Rewrite the rows below with "footprint polygon" swapped for "outline polygon" wherever it occurs, keeping every other character the same. Leave the pictures out of your copy.

┌─ RECORDS FOR PROCESSING

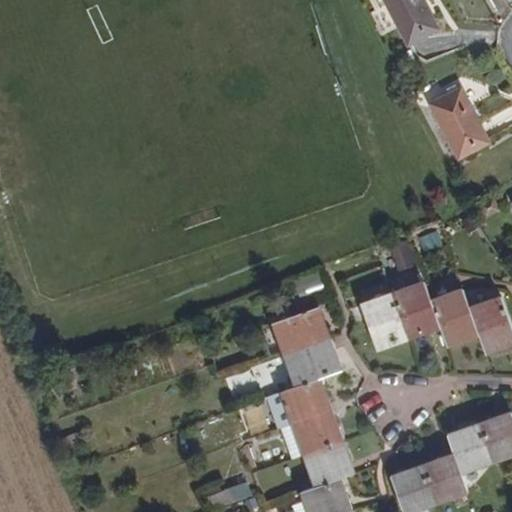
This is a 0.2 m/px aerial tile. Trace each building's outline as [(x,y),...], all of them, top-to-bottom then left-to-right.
[(441,32),(422,0),(384,0),(412,48),(441,32)] [(488,143),(459,88),(430,104),(460,158),(488,143)] [(511,344),(511,332),(501,300),(470,310),(465,297),(433,308),(427,291),(365,313),(377,350),(442,328),(448,347),(479,337),(485,354),(511,344)] [(342,373),(320,308),(273,323),(296,388),(283,392),(294,423),(305,455),(316,487),(300,494),(306,511),(349,511),(338,480),(353,475),(320,380),(342,373)] [(511,415),(449,438),(455,457),(391,479),(402,511),(418,511),(468,495),(462,476),(511,458),(511,415)] [(305,455),(294,423),(281,427),(292,459),(305,455)] [(215,508),(253,494),(248,482),(211,496),(215,508)]
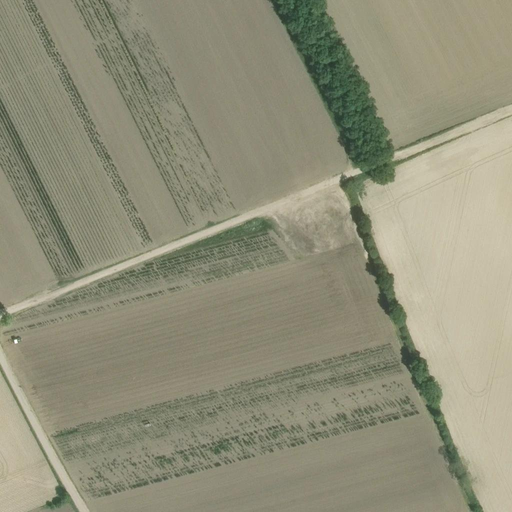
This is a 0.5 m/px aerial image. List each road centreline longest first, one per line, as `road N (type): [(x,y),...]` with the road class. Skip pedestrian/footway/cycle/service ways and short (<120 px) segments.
road 1 (unclassified): [(0,315),(401,153)]
road 2 (unclassified): [(83,511),(0,355)]
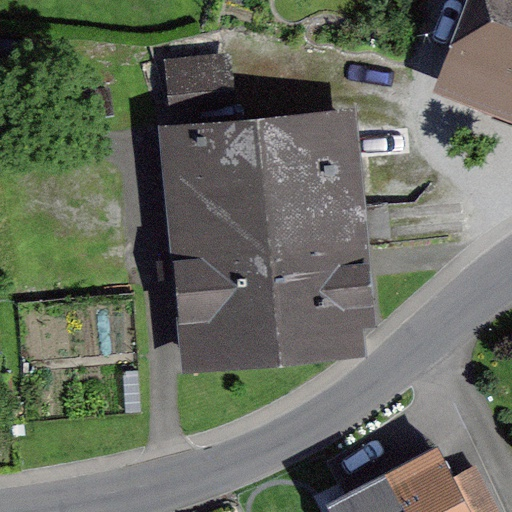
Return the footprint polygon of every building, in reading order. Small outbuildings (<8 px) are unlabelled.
[(511,0),(478,0),(452,70),(511,93),(511,0)] [(78,95),(80,115),(111,111),(108,91),(78,95)] [(337,286),(335,270),(363,267),(348,139),(302,143),(304,162),(267,165),(263,127),(196,133),(208,258),(203,258),(206,312),(188,314),(192,360),(355,345),(349,285),(337,286)] [(136,295),(58,296),(59,345),(137,344),(136,295)] [(351,511),(470,511),(442,459),(349,508),(351,511)]
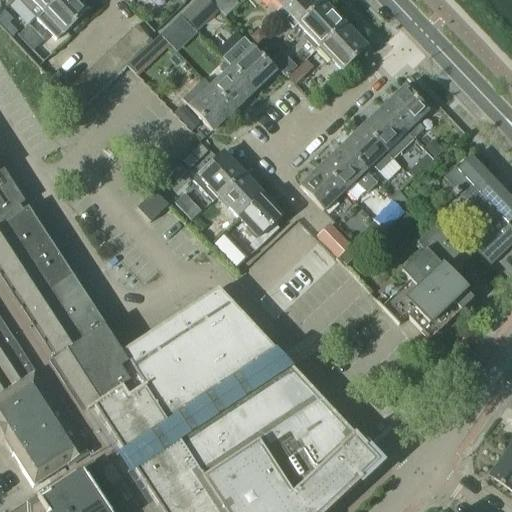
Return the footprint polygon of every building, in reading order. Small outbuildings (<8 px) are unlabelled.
[(15,0),(35,20),(56,0),(15,0)] [(74,0),(56,0),(35,20),(35,21),(42,15),(61,36),(86,12),(74,0)] [(229,0),(213,0),(212,2),(225,15),(234,5),(229,0)] [(282,23),(306,0),(269,0),(279,10),(274,14),(282,23)] [(317,50),(341,26),(320,4),(321,3),(320,2),(315,6),(309,0),(306,0),(282,23),(290,31),(295,27),(317,50)] [(188,9),(180,17),(195,33),(203,25),(188,9)] [(141,51),(151,41),(136,26),(126,35),(141,51)] [(341,26),(317,50),(339,73),(353,60),(356,64),(357,62),(354,59),(365,49),(364,48),(363,49),(341,26)] [(165,31),(159,37),(174,53),(180,47),(165,31)] [(132,59),(141,51),(126,35),(117,43),(132,59)] [(255,36),(249,41),(256,49),(265,41),(260,36),(255,36)] [(123,67),(132,59),(117,43),(108,52),(123,67)] [(252,94),(273,74),(250,49),(228,69),(252,94)] [(113,77),(123,67),(108,52),(98,61),(113,77)] [(104,85),(113,77),(98,61),(89,69),(104,85)] [(305,63),(287,80),(294,87),(312,70),(305,63)] [(96,93),(104,85),(89,69),(81,77),(96,93)] [(231,114),(252,94),(228,69),(208,89),(231,114)] [(86,102),(96,93),(81,77),(71,86),(86,102)] [(78,110),(86,102),(71,86),(63,94),(78,110)] [(211,133),(231,114),(208,89),(187,109),(211,133)] [(402,89),(381,109),(411,142),(421,132),(413,124),(424,113),(425,114),(425,113),(402,89)] [(381,109),(360,129),(391,162),(411,142),(381,109)] [(360,129),(339,149),(362,174),(363,173),(366,176),(372,169),(377,174),(391,162),(360,129)] [(432,142),(424,150),(433,160),(442,152),(432,142)] [(342,193),(362,174),(339,149),(319,168),(342,193)] [(211,204),(241,175),(221,155),(191,183),(211,204)] [(426,157),(416,166),(425,175),(434,166),(426,157)] [(511,220),(511,203),(469,159),(455,172),(452,169),(442,179),(488,228),(469,246),(489,267),(511,245),(511,230),(507,225),(511,220)] [(322,213),(342,193),(319,168),(298,188),(322,213)] [(0,221),(18,210),(17,208),(23,205),(1,171),(0,171),(0,221)] [(236,219),(260,196),(241,175),(211,204),(217,199),(236,219)] [(149,225),(167,207),(153,193),(135,210),(149,225)] [(397,194),(391,201),(401,211),(407,205),(397,194)] [(260,196),(236,219),(256,241),(281,217),(260,196)] [(182,197),(173,205),(190,222),(199,214),(182,197)] [(393,206),(385,214),(393,222),(401,215),(393,206)] [(0,264),(38,323),(81,295),(26,209),(20,213),(18,210),(0,221),(0,264)] [(197,220),(189,227),(197,235),(205,228),(197,220)] [(372,225),(364,233),(374,243),(382,236),(372,225)] [(449,278),(466,261),(435,227),(421,239),(428,247),(399,274),(407,283),(396,294),(380,309),(398,327),(406,319),(420,333),(431,345),(432,344),(429,340),(435,335),(436,334),(435,333),(471,301),(449,278)] [(347,248),(328,228),(316,239),(319,242),(336,259),(347,248)] [(247,257),(225,234),(213,246),(236,268),(247,257)] [(399,234),(389,243),(399,253),(409,244),(399,234)] [(110,422),(103,427),(122,455),(274,355),(255,335),(251,331),(215,293),(154,333),(147,337),(157,352),(141,362),(132,347),(120,355),(142,388),(125,399),(121,392),(100,406),(110,422)] [(60,356),(103,328),(81,295),(38,323),(59,355),(60,356)] [(70,382),(118,351),(103,328),(60,356),(59,355),(54,358),(57,362),(60,362),(62,363),(66,370),(66,371),(66,372),(66,373),(65,374),(70,382)] [(147,337),(132,347),(141,362),(157,352),(147,337)] [(0,392),(26,376),(17,362),(17,361),(8,347),(0,352),(0,392)] [(118,351),(70,383),(88,409),(86,412),(86,413),(92,409),(103,427),(110,422),(100,406),(121,392),(125,399),(142,388),(120,355),(118,351)] [(326,511),(377,465),(287,369),(256,389),(257,391),(150,460),(149,459),(147,460),(148,462),(135,470),(134,469),(132,470),(158,511),(326,511)] [(0,440),(1,443),(55,408),(43,390),(32,374),(30,376),(29,376),(27,377),(26,376),(0,392),(0,440)] [(11,458),(16,455),(65,423),(55,408),(1,443),(11,458)] [(11,458),(20,472),(32,489),(47,479),(85,454),(65,423),(16,455),(11,458)] [(511,458),(507,455),(490,478),(511,493),(511,458)] [(118,511),(90,469),(81,475),(79,472),(45,495),(42,490),(58,480),(57,479),(34,494),(36,496),(12,511),(118,511)]
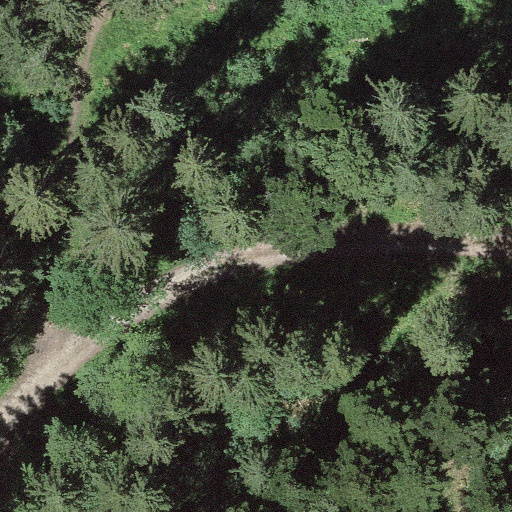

└─

### THE ANSWER
This is a 0.2 m/px aerial tile. Trace each building's outline as [(x,y),...], all of them, top-to-bottom then left-to-right.
[(441,32),(422,0),(384,0),(412,48),(441,32)] [(488,143),(459,88),(430,104),(460,158),(488,143)] [(511,344),(511,332),(501,300),(470,310),(465,297),(433,308),(427,291),(365,313),(377,350),(442,328),(448,347),(479,337),(485,354),(511,344)] [(342,373),(320,308),(273,323),(296,388),(283,392),(294,423),(305,455),(316,487),(300,494),(306,511),(349,511),(338,480),(353,475),(320,380),(342,373)] [(511,415),(449,438),(455,457),(391,479),(402,511),(418,511),(468,495),(462,476),(511,458),(511,415)] [(305,455),(294,423),(281,427),(292,459),(305,455)] [(215,508),(253,494),(248,482),(211,496),(215,508)]
This is a 0.5 m/px aerial image. List each road centreline longest first, one per line, as `road N (type): [(x,y),...]` with the road class. Skip pedestrian/footway/cycle/service ways and short (<120 px) segments.
road 1 (unclassified): [(0,315),(401,153)]
road 2 (unclassified): [(83,511),(0,355)]
Return the outline polygon of every building, in reading order. Small outbuildings (<8 px) are unlabelled.
[(511,0),(478,0),(452,70),(511,93),(511,0)] [(78,95),(80,115),(111,111),(108,91),(78,95)] [(337,286),(335,270),(363,267),(348,139),(302,143),(304,162),(267,165),(263,127),(196,133),(208,258),(203,258),(206,312),(188,314),(192,360),(355,345),(349,285),(337,286)] [(136,295),(58,296),(59,345),(137,344),(136,295)] [(351,511),(470,511),(442,459),(349,508),(351,511)]
Return the outline polygon of every building, in reading order. Small outbuildings (<8 px) are unlabelled.
[(15,0),(35,20),(56,0),(15,0)] [(74,0),(56,0),(35,20),(35,21),(42,15),(61,36),(86,12),(74,0)] [(229,0),(213,0),(212,2),(225,15),(234,5),(229,0)] [(282,23),(306,0),(269,0),(279,10),(274,14),(282,23)] [(317,50),(341,26),(320,4),(321,3),(320,2),(315,6),(309,0),(306,0),(282,23),(290,31),(295,27),(317,50)] [(188,9),(180,17),(195,33),(203,25),(188,9)] [(141,51),(151,41),(136,26),(126,35),(141,51)] [(341,26),(317,50),(339,73),(353,60),(356,64),(357,62),(354,59),(365,49),(364,48),(363,49),(341,26)] [(165,31),(159,37),(174,53),(180,47),(165,31)] [(132,59),(141,51),(126,35),(117,43),(132,59)] [(255,36),(249,41),(256,49),(265,41),(260,36),(255,36)] [(123,67),(132,59),(117,43),(108,52),(123,67)] [(252,94),(273,74),(250,49),(228,69),(252,94)] [(113,77),(123,67),(108,52),(98,61),(113,77)] [(104,85),(113,77),(98,61),(89,69),(104,85)] [(305,63),(287,80),(294,87),(312,70),(305,63)] [(96,93),(104,85),(89,69),(81,77),(96,93)] [(231,114),(252,94),(228,69),(208,89),(231,114)] [(86,102),(96,93),(81,77),(71,86),(86,102)] [(78,110),(86,102),(71,86),(63,94),(78,110)] [(211,133),(231,114),(208,89),(187,109),(211,133)] [(402,89),(381,109),(411,142),(421,132),(413,124),(424,113),(425,114),(425,113),(402,89)] [(381,109),(360,129),(391,162),(411,142),(381,109)] [(360,129),(339,149),(362,174),(363,173),(366,176),(372,169),(377,174),(391,162),(360,129)] [(432,142),(424,150),(433,160),(442,152),(432,142)] [(342,193),(362,174),(339,149),(319,168),(342,193)] [(211,204),(241,175),(221,155),(191,183),(211,204)] [(426,157),(416,166),(425,175),(434,166),(426,157)] [(511,220),(511,203),(469,159),(455,172),(452,169),(442,179),(488,228),(469,246),(489,267),(511,245),(511,230),(507,225),(511,220)] [(322,213),(342,193),(319,168),(298,188),(322,213)] [(0,221),(18,210),(17,208),(23,205),(1,171),(0,171),(0,221)] [(236,219),(260,196),(241,175),(211,204),(217,199),(236,219)] [(149,225),(167,207),(153,193),(135,210),(149,225)] [(397,194),(391,201),(401,211),(407,205),(397,194)] [(260,196),(236,219),(256,241),(281,217),(260,196)] [(182,197),(173,205),(190,222),(199,214),(182,197)] [(393,206),(385,214),(393,222),(401,215),(393,206)] [(0,264),(38,323),(81,295),(26,209),(20,213),(18,210),(0,221),(0,264)] [(197,220),(189,227),(197,235),(205,228),(197,220)] [(372,225),(364,233),(374,243),(382,236),(372,225)] [(449,278),(466,261),(435,227),(421,239),(428,247),(399,274),(407,283),(396,294),(380,309),(398,327),(406,319),(420,333),(431,345),(432,344),(429,340),(435,335),(436,334),(435,333),(471,301),(449,278)] [(347,248),(328,228),(316,239),(319,242),(336,259),(347,248)] [(247,257),(225,234),(213,246),(236,268),(247,257)] [(399,234),(389,243),(399,253),(409,244),(399,234)] [(110,422),(103,427),(122,455),(274,355),(255,335),(251,331),(215,293),(154,333),(147,337),(157,352),(141,362),(132,347),(120,355),(142,388),(125,399),(121,392),(100,406),(110,422)] [(60,356),(103,328),(81,295),(38,323),(59,355),(60,356)] [(70,382),(118,351),(103,328),(60,356),(59,355),(54,358),(57,362),(60,362),(62,363),(66,370),(66,371),(66,372),(66,373),(65,374),(70,382)] [(147,337),(132,347),(141,362),(157,352),(147,337)] [(0,392),(26,376),(17,362),(17,361),(8,347),(0,352),(0,392)] [(118,351),(70,383),(88,409),(86,412),(86,413),(92,409),(103,427),(110,422),(100,406),(121,392),(125,399),(142,388),(120,355),(118,351)] [(326,511),(377,465),(287,369),(256,389),(257,391),(150,460),(149,459),(147,460),(148,462),(135,470),(134,469),(132,470),(158,511),(326,511)] [(0,440),(1,443),(55,408),(43,390),(32,374),(30,376),(29,376),(27,377),(26,376),(0,392),(0,440)] [(11,458),(16,455),(65,423),(55,408),(1,443),(11,458)] [(11,458),(20,472),(32,489),(47,479),(85,454),(65,423),(16,455),(11,458)] [(511,458),(507,455),(490,478),(511,493),(511,458)] [(118,511),(90,469),(81,475),(79,472),(45,495),(42,490),(58,480),(57,479),(34,494),(36,496),(12,511),(118,511)]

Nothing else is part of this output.